### DATA UNDER STUDY
>>>
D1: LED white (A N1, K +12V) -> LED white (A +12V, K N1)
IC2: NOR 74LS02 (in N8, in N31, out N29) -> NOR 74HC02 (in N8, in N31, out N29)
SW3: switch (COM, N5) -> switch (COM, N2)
<<<
>>>
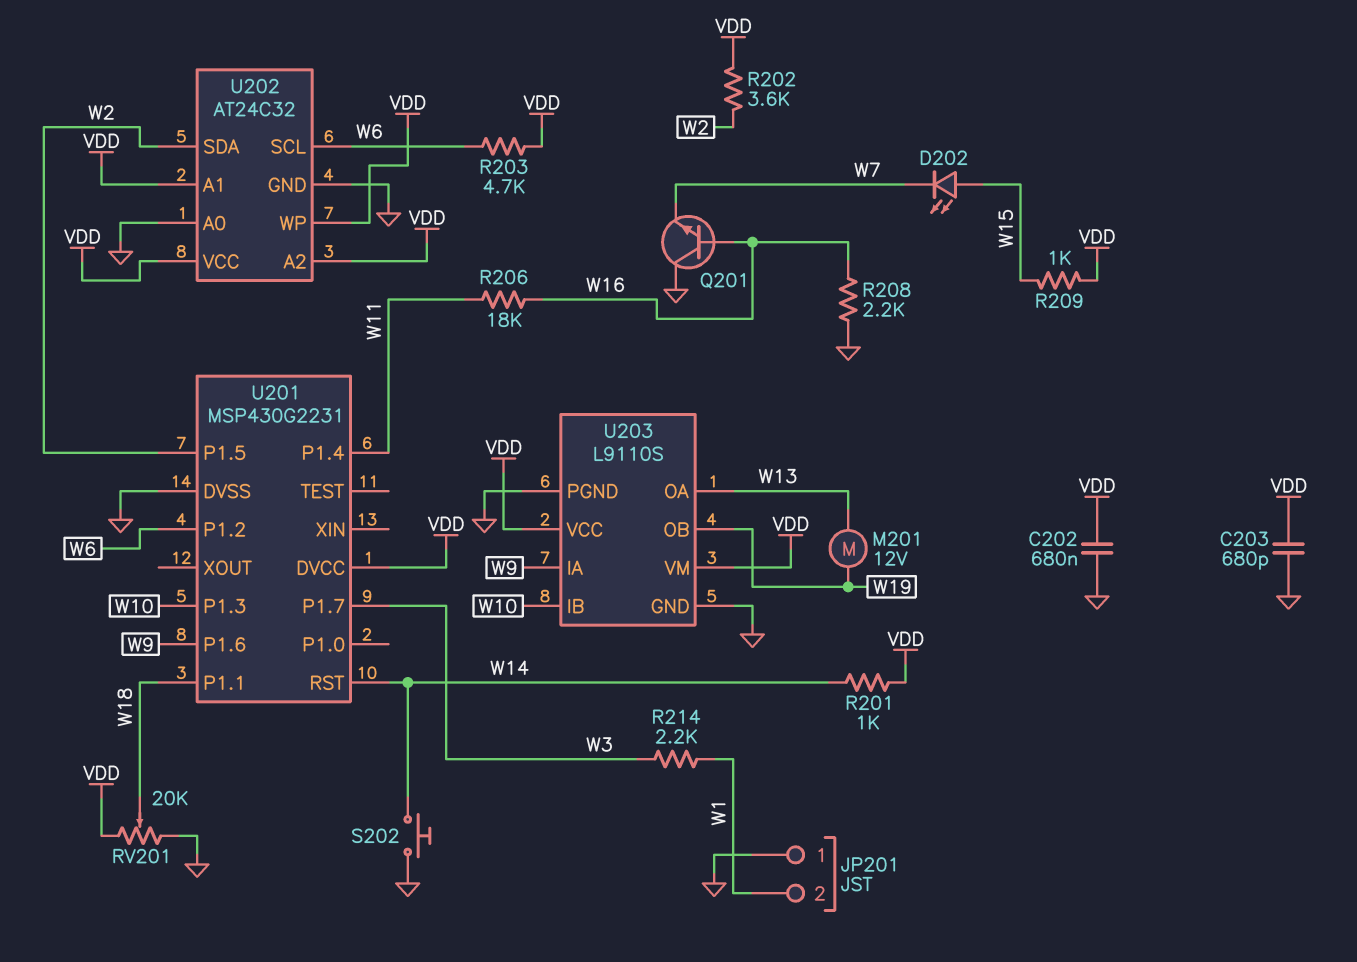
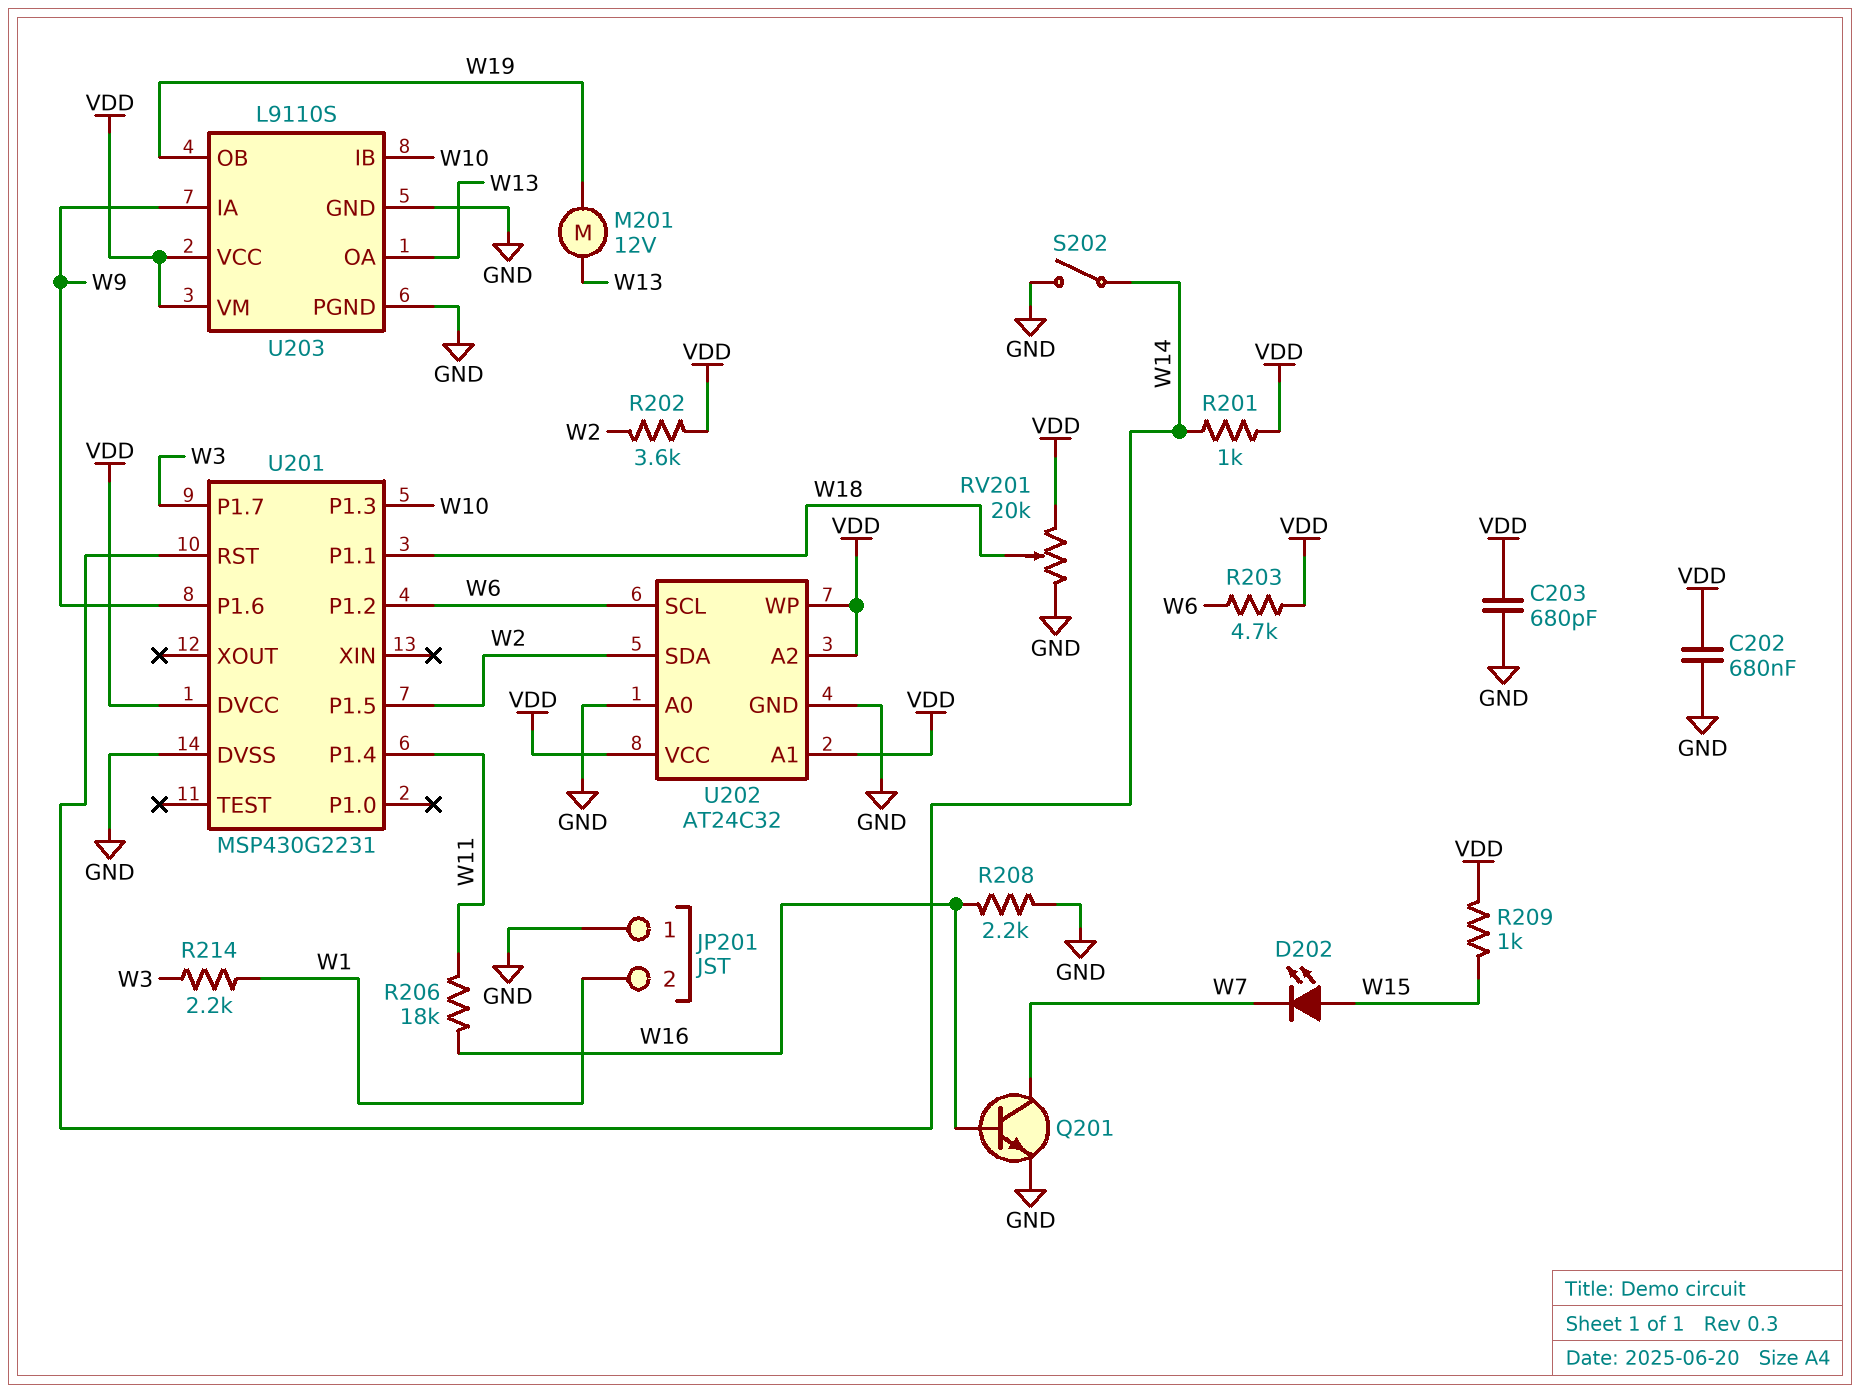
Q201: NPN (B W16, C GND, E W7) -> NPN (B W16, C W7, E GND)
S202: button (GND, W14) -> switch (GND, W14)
<<<
>>>
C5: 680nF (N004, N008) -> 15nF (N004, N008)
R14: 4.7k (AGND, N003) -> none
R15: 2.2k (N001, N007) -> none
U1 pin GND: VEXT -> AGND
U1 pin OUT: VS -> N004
<<<
### WORK TO BE COMPLETED
Could you restate word for word the lines above, from the one that contains "IC2: NOR 74LS02" through the one that contains "SW3: switch (COM, N5) -> switch (COM, N2)", and no others?

### SOLUTION TO THIS TASK
IC2: NOR 74LS02 (in N8, in N31, out N29) -> NOR 74HC02 (in N8, in N31, out N29)
SW3: switch (COM, N5) -> switch (COM, N2)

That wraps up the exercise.